### Exercise brief:
Please repeat the whole listing exactly, but leave out any picture it holds.

### Supplied data:
• • • • •

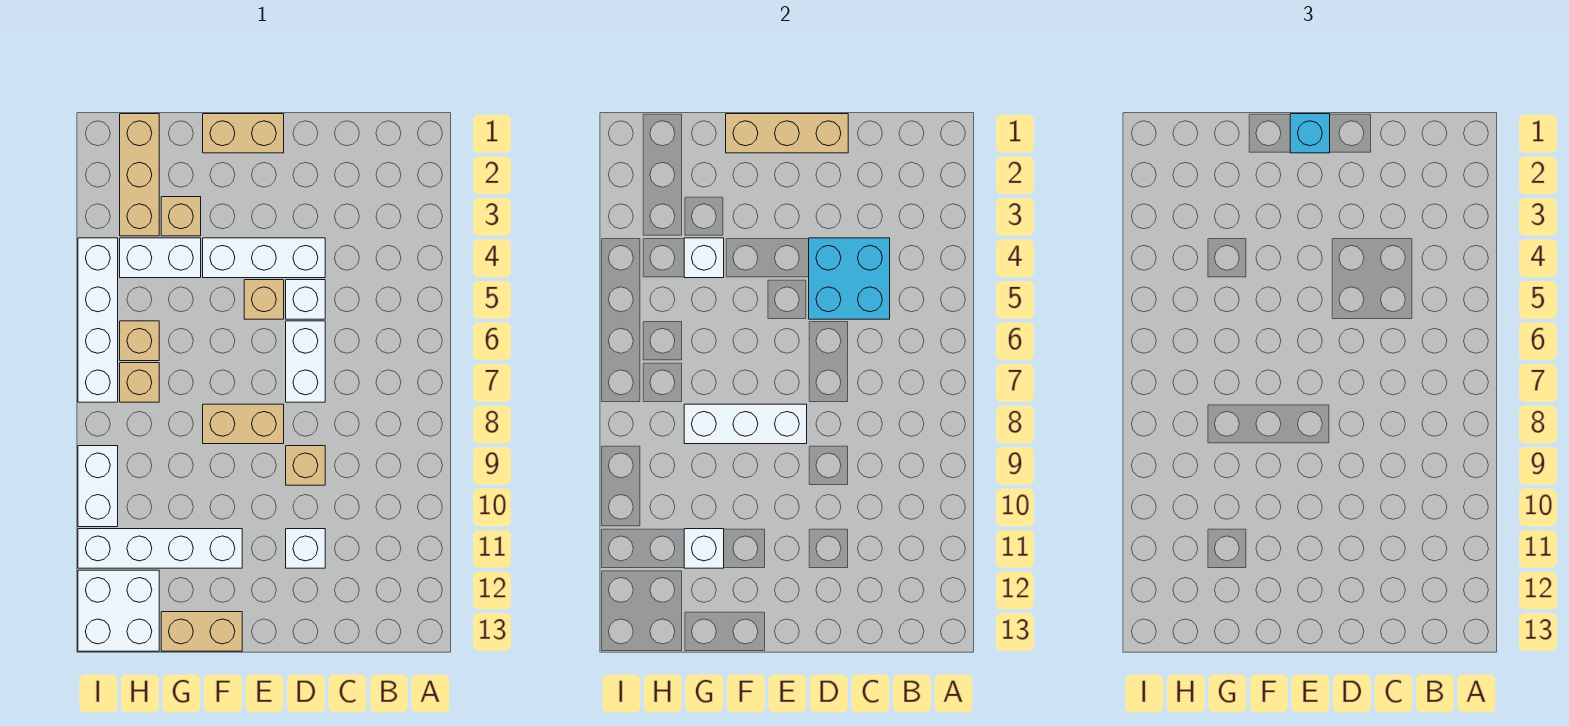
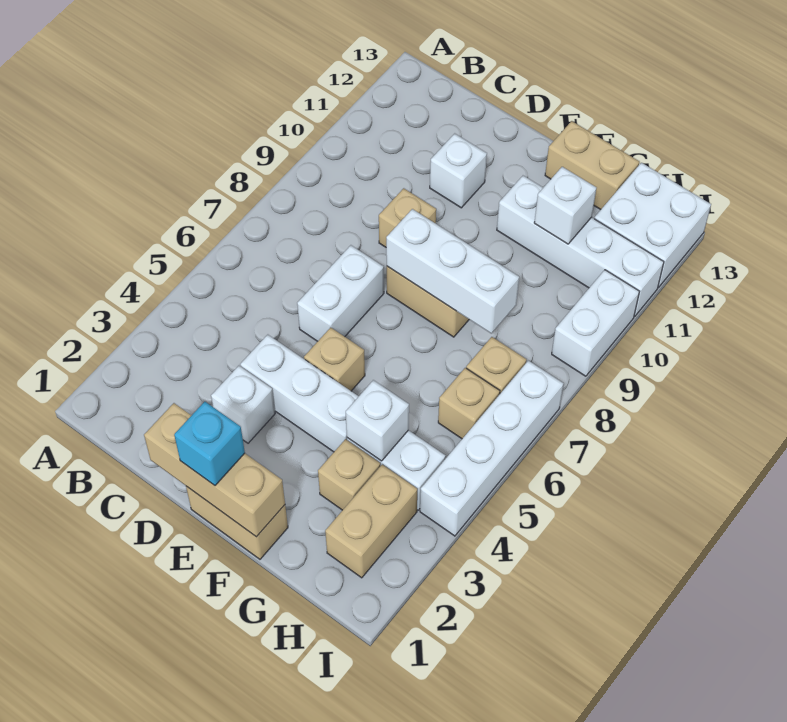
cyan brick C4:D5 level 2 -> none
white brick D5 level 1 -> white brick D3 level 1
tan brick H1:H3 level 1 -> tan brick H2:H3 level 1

• • • • •

### Your response:
cyan brick C4:D5 level 2 -> none
white brick D5 level 1 -> white brick D3 level 1
tan brick H1:H3 level 1 -> tan brick H2:H3 level 1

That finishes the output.